#### MATERIAL PROVIDED ####

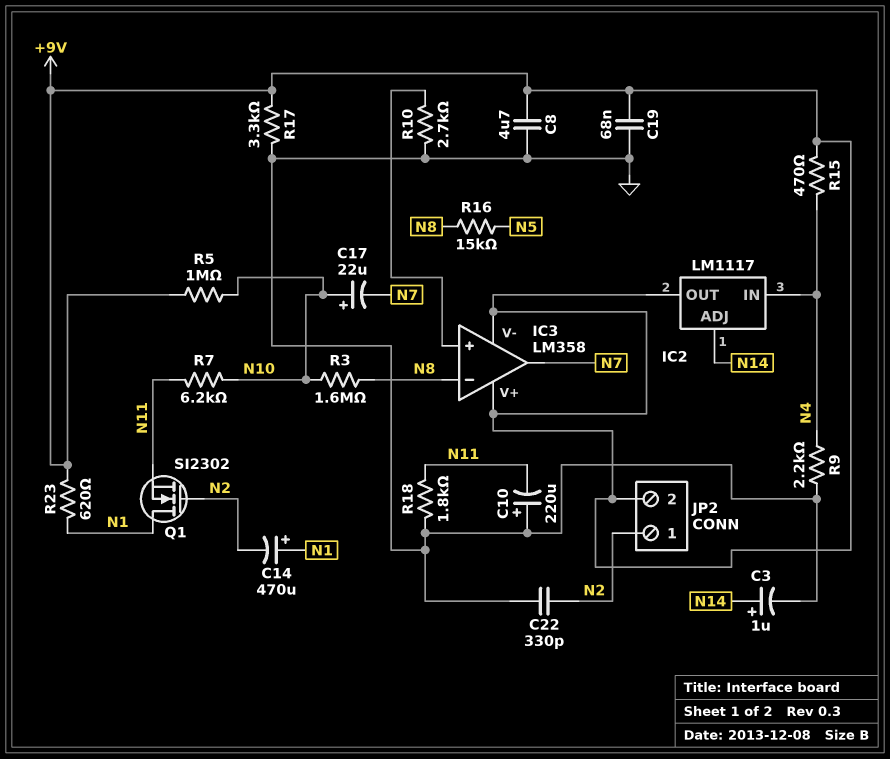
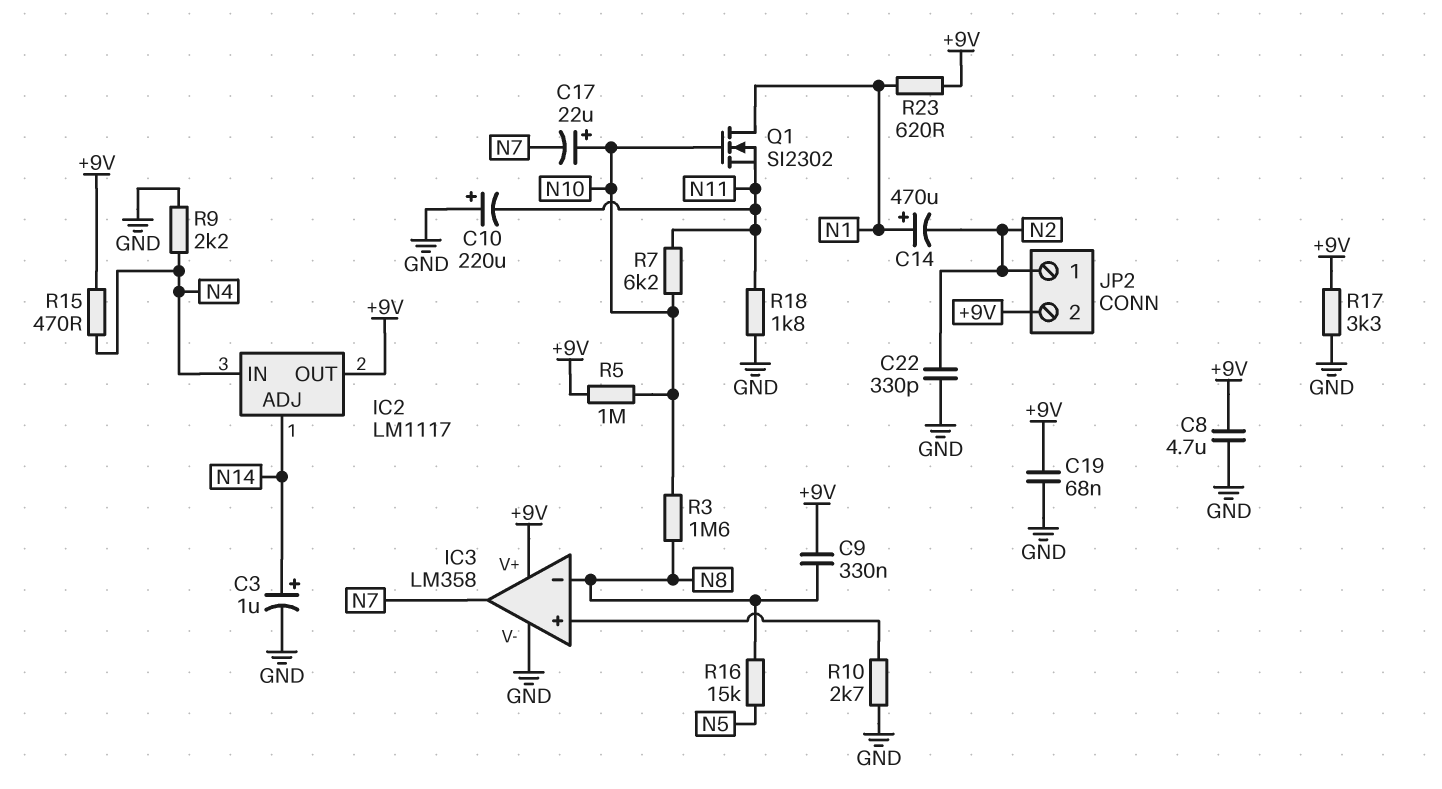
C9: none -> 330nF (+9V, N8)
IC3 pin V-: +9V -> GND
Q1: NMOS SI2302 (G N2, D N1, S N11) -> NMOS SI2302 (G N10, D N1, S N11)

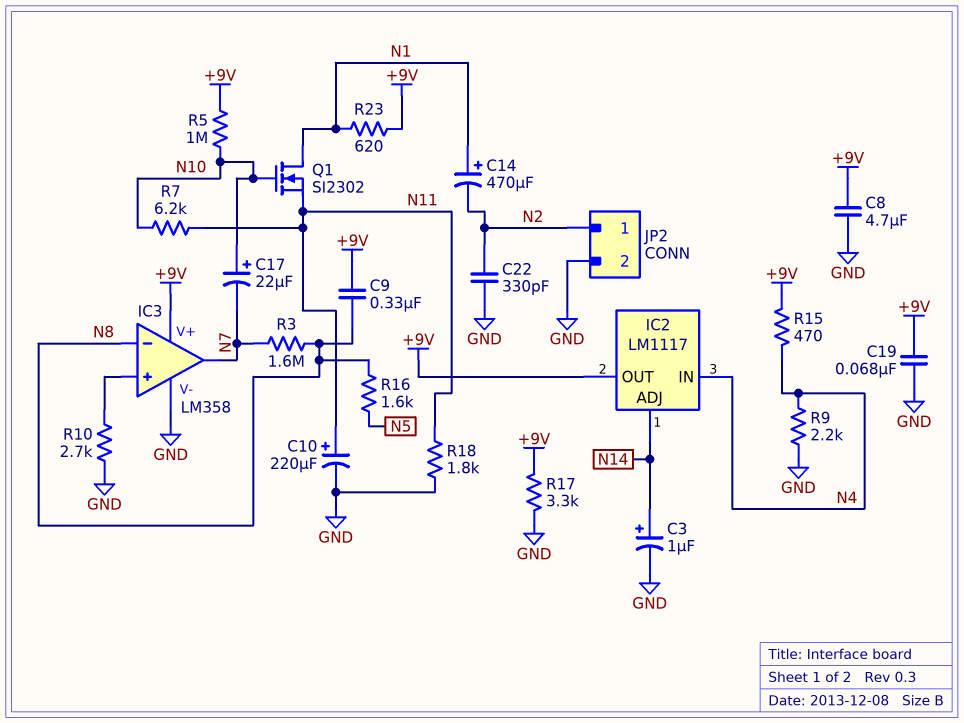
C10: 220uF (plus GND, minus N11) -> 220uF (plus N11, minus GND)
JP2 pin 2: +9V -> GND
R3: 1.6M (N8, N10) -> 1.6M (N7, N8)
R16: 15k (N5, N8) -> 1.6k (N5, N8)

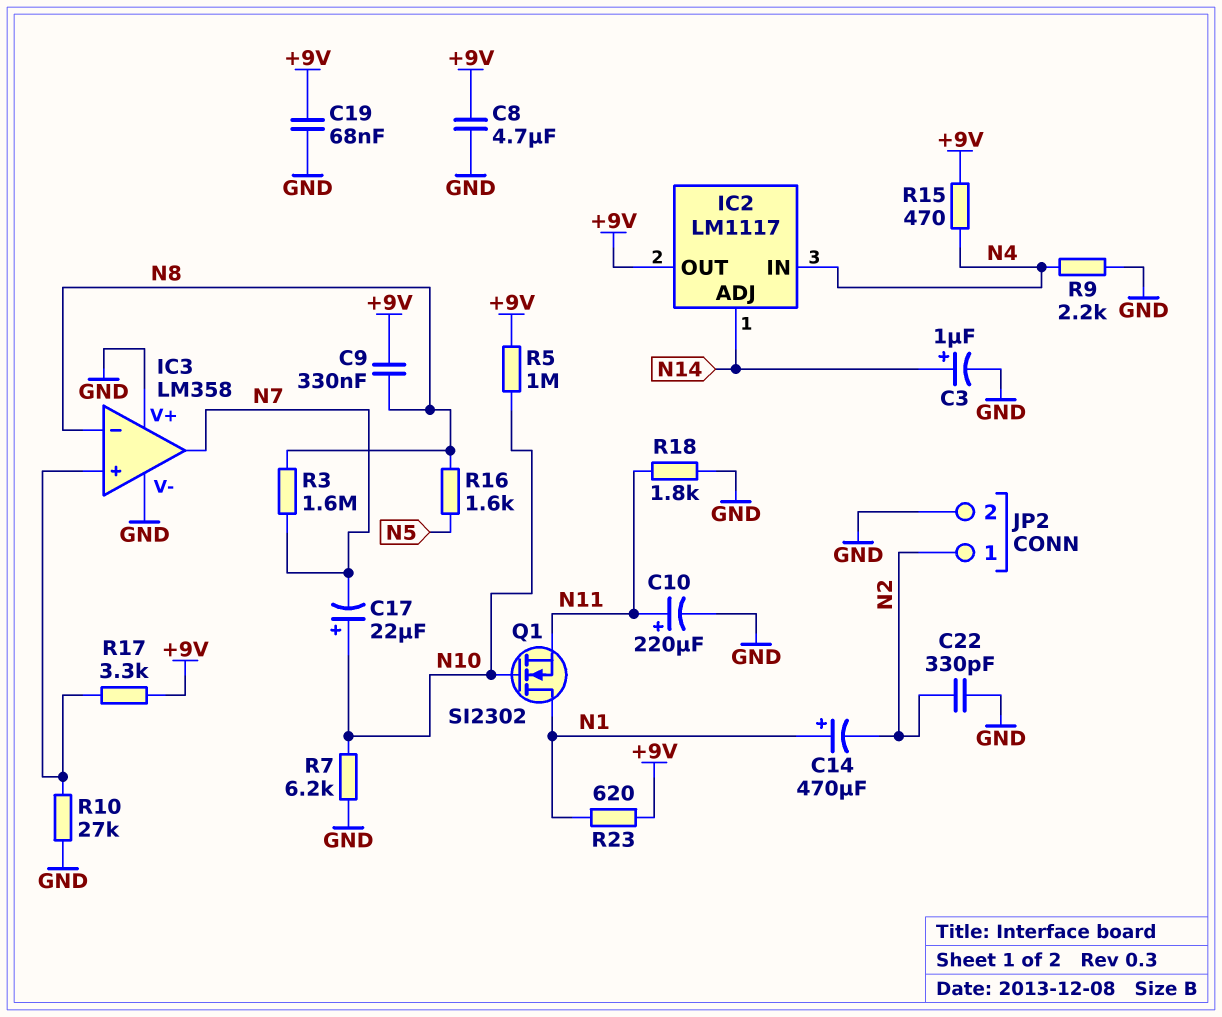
IC3 pin V+: +9V -> GND
R7: 6.2k (N10, N11) -> 6.2k (GND, N10)
R10: 2.7k (GND, IC3/in+) -> 27k (GND, IC3/in+)
R17: 3.3k (+9V, GND) -> 3.3k (+9V, IC3/in+)

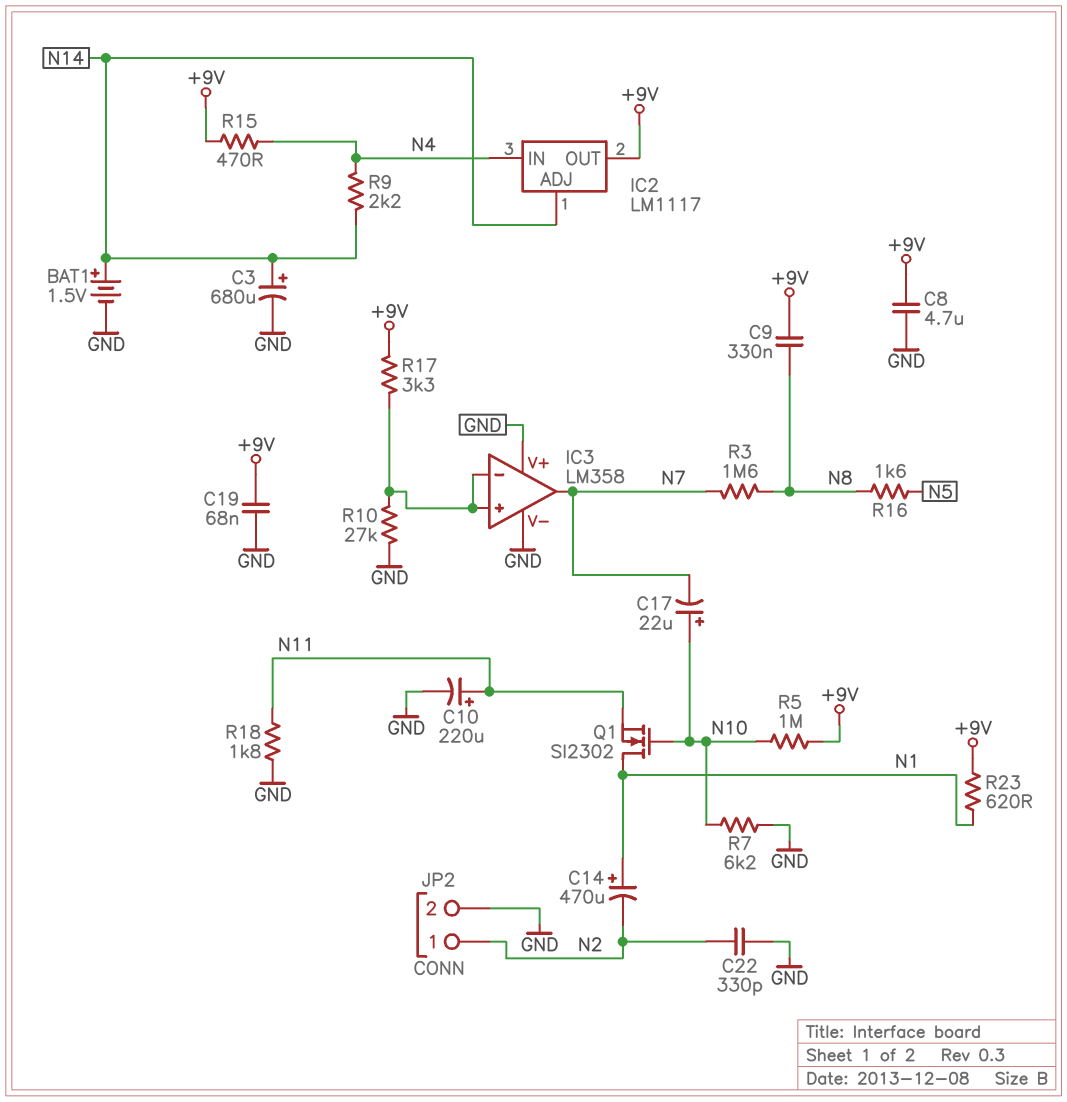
BAT1: none -> 1.5V (plus N14, minus GND)
C3: 1uF (plus N14, minus GND) -> 680uF (plus N14, minus GND)
IC3 pin in-: N8 -> IC3/in+
R9: 2.2k (GND, N4) -> 2.2k (N4, N14)

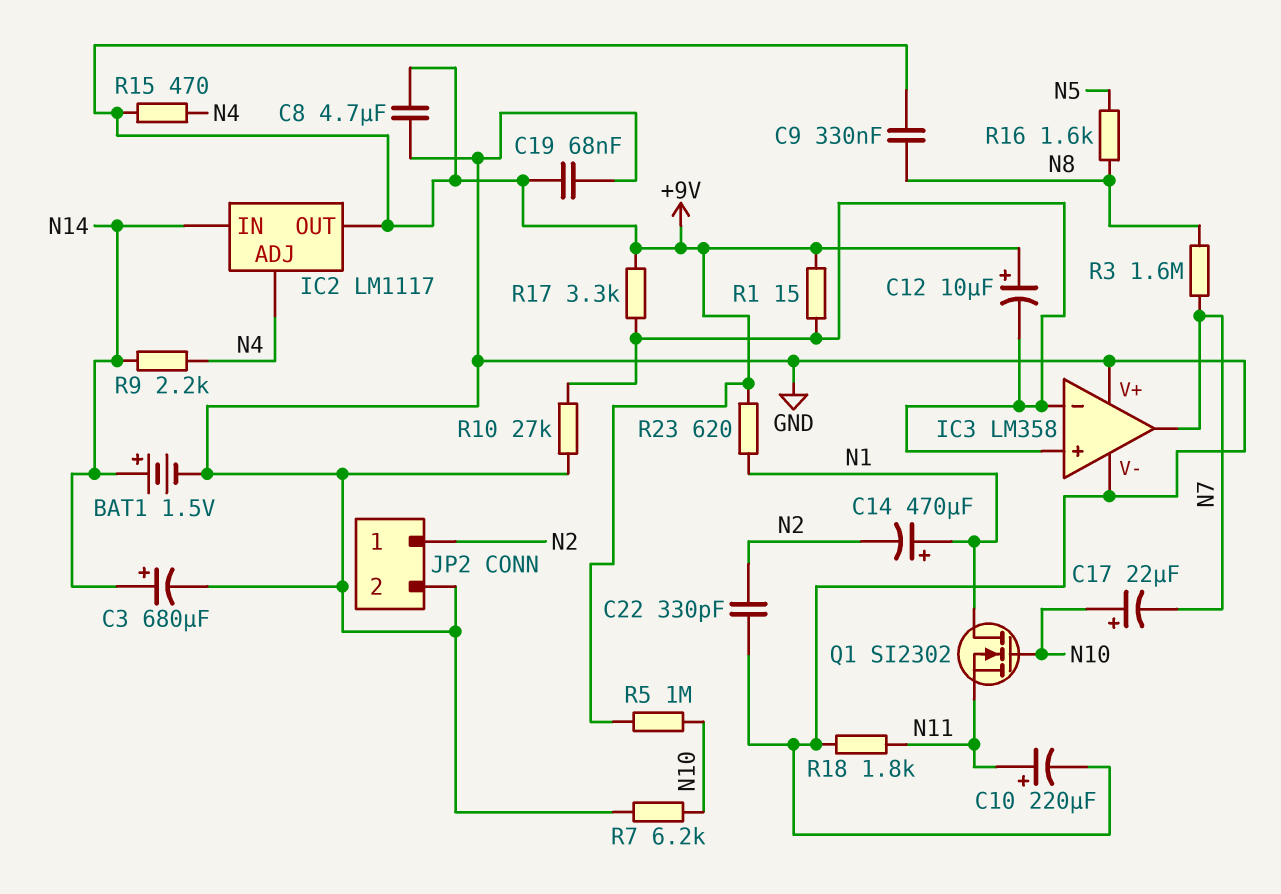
C12: none -> 10uF (plus +9V, minus IC3/in+)
IC2 pin ADJ: N14 -> N4
IC2 pin IN: N4 -> N14
R1: none -> 15 (+9V, IC3/in+)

####

*WORK REQUEST*
From the line containing "R16: 15k (N5, N8) -> 1.6k (N5, N8)" down to the last line of the entries above, retype each line exactly as it stands, but skip the pictures.

*RESULT*
R16: 15k (N5, N8) -> 1.6k (N5, N8)

IC3 pin V+: +9V -> GND
R7: 6.2k (N10, N11) -> 6.2k (GND, N10)
R10: 2.7k (GND, IC3/in+) -> 27k (GND, IC3/in+)
R17: 3.3k (+9V, GND) -> 3.3k (+9V, IC3/in+)

BAT1: none -> 1.5V (plus N14, minus GND)
C3: 1uF (plus N14, minus GND) -> 680uF (plus N14, minus GND)
IC3 pin in-: N8 -> IC3/in+
R9: 2.2k (GND, N4) -> 2.2k (N4, N14)

C12: none -> 10uF (plus +9V, minus IC3/in+)
IC2 pin ADJ: N14 -> N4
IC2 pin IN: N4 -> N14
R1: none -> 15 (+9V, IC3/in+)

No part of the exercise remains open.